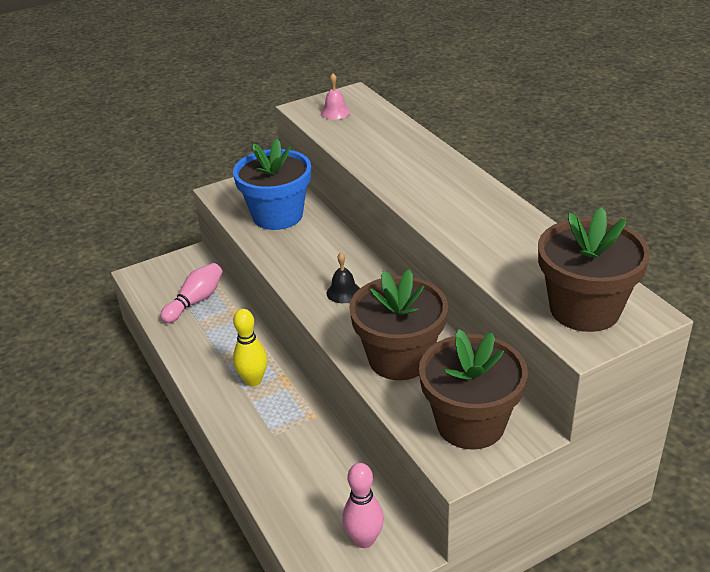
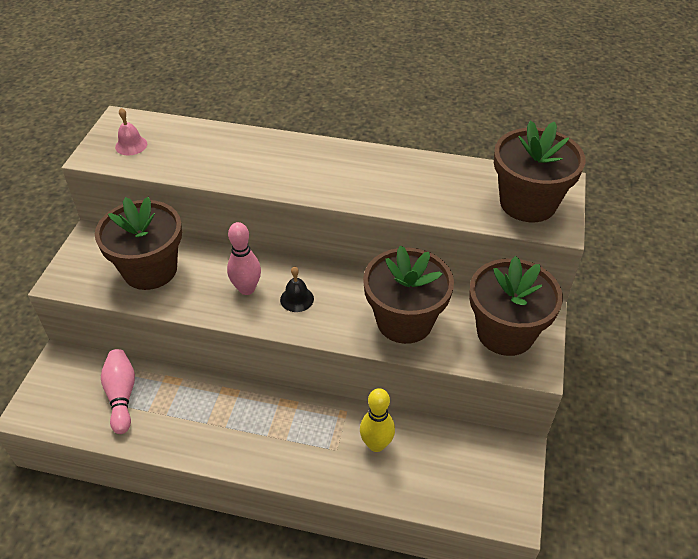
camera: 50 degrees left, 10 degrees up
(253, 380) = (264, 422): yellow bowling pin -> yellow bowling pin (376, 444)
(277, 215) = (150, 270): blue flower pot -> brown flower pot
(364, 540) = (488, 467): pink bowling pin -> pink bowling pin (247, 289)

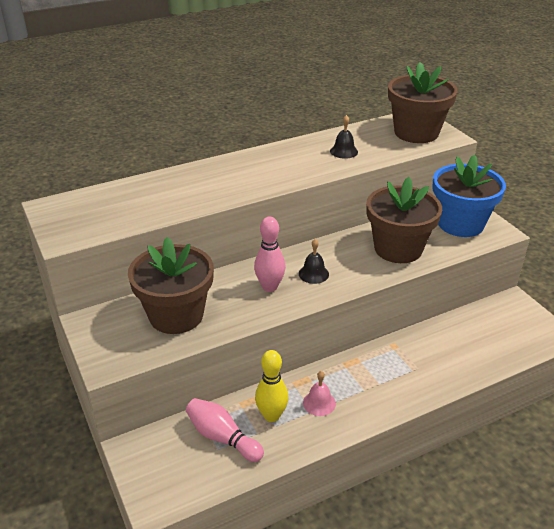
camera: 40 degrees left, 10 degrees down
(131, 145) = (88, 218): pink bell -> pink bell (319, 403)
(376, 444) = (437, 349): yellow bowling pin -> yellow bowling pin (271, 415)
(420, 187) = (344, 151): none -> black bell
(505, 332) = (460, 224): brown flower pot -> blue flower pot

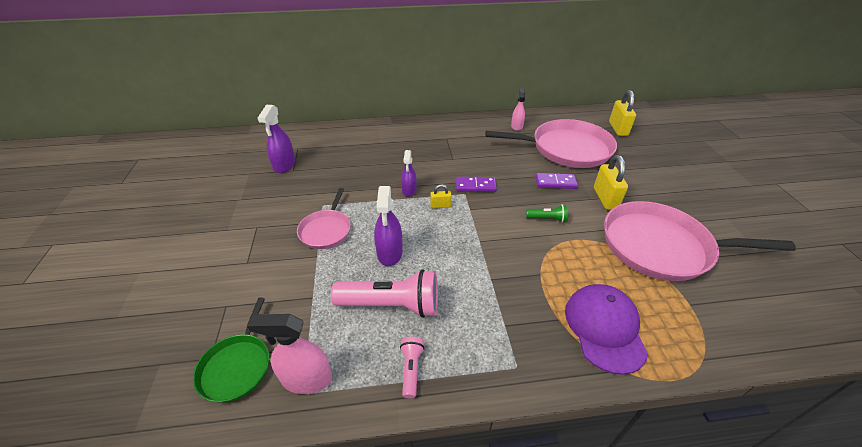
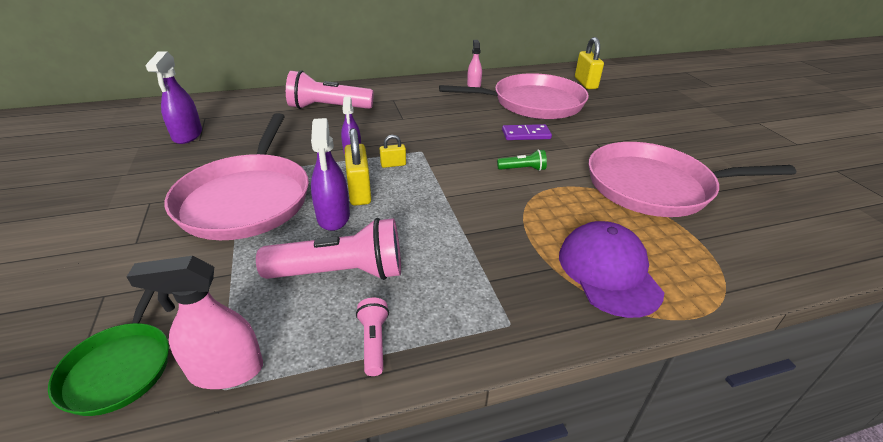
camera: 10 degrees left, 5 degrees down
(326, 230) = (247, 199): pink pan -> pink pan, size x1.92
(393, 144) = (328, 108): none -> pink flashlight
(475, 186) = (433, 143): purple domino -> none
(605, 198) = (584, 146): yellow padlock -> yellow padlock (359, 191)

──────

Skip the images and set down the rest of the data unchanged.

camera: 50 degrees left, 10 degrees up
(253, 380) = (264, 422): yellow bowling pin -> yellow bowling pin (376, 444)
(277, 215) = (150, 270): blue flower pot -> brown flower pot
(364, 540) = (488, 467): pink bowling pin -> pink bowling pin (247, 289)

camera: 40 degrees left, 10 degrees down
(131, 145) = (88, 218): pink bell -> pink bell (319, 403)
(376, 444) = (437, 349): yellow bowling pin -> yellow bowling pin (271, 415)
(420, 187) = (344, 151): none -> black bell
(505, 332) = (460, 224): brown flower pot -> blue flower pot

camera: 10 degrees left, 5 degrees down
(326, 230) = (247, 199): pink pan -> pink pan, size x1.92
(393, 144) = (328, 108): none -> pink flashlight
(475, 186) = (433, 143): purple domino -> none
(605, 198) = (584, 146): yellow padlock -> yellow padlock (359, 191)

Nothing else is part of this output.